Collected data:
* * * * * * *

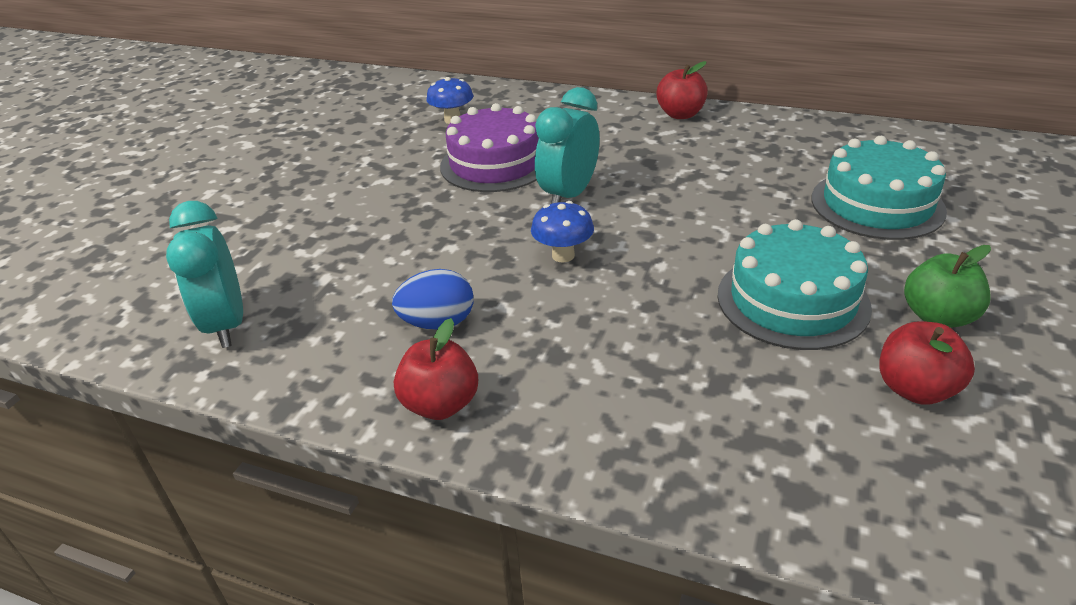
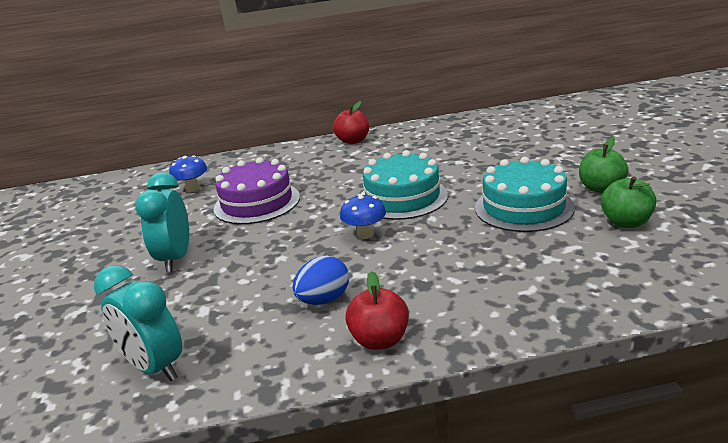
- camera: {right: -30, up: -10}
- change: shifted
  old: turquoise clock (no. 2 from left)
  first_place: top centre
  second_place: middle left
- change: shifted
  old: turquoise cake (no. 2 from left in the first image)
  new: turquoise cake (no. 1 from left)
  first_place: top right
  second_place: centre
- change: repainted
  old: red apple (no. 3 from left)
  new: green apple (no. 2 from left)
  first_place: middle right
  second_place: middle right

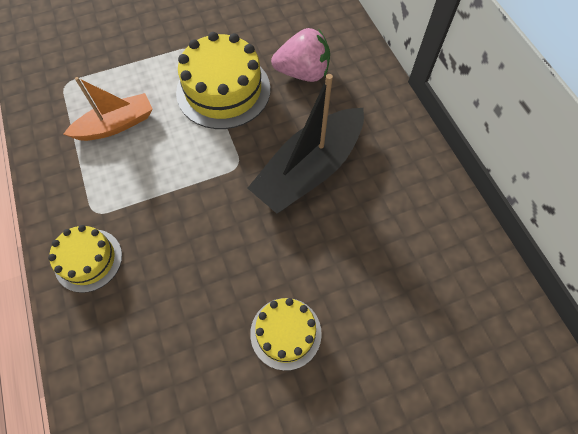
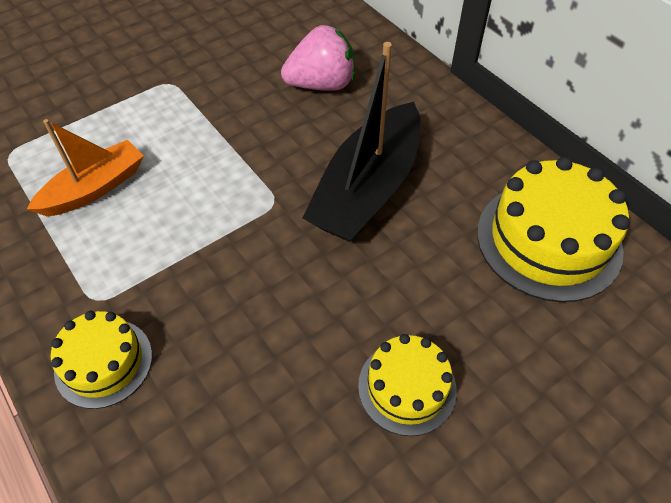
- camera: {right: -15, up: -10}
- change: shifted
  old: yellow cake (no. 2 from left in the first image)
  new: yellow cake (no. 3 from left)
  first_place: top centre
  second_place: middle right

* * * * * * *

Task details:
Aside from the pictures, copy all of the entries exactly.

Answer section:
- camera: {right: -30, up: -10}
- change: shifted
  old: turquoise clock (no. 2 from left)
  first_place: top centre
  second_place: middle left
- change: shifted
  old: turquoise cake (no. 2 from left in the first image)
  new: turquoise cake (no. 1 from left)
  first_place: top right
  second_place: centre
- change: repainted
  old: red apple (no. 3 from left)
  new: green apple (no. 2 from left)
  first_place: middle right
  second_place: middle right

- camera: {right: -15, up: -10}
- change: shifted
  old: yellow cake (no. 2 from left in the first image)
  new: yellow cake (no. 3 from left)
  first_place: top centre
  second_place: middle right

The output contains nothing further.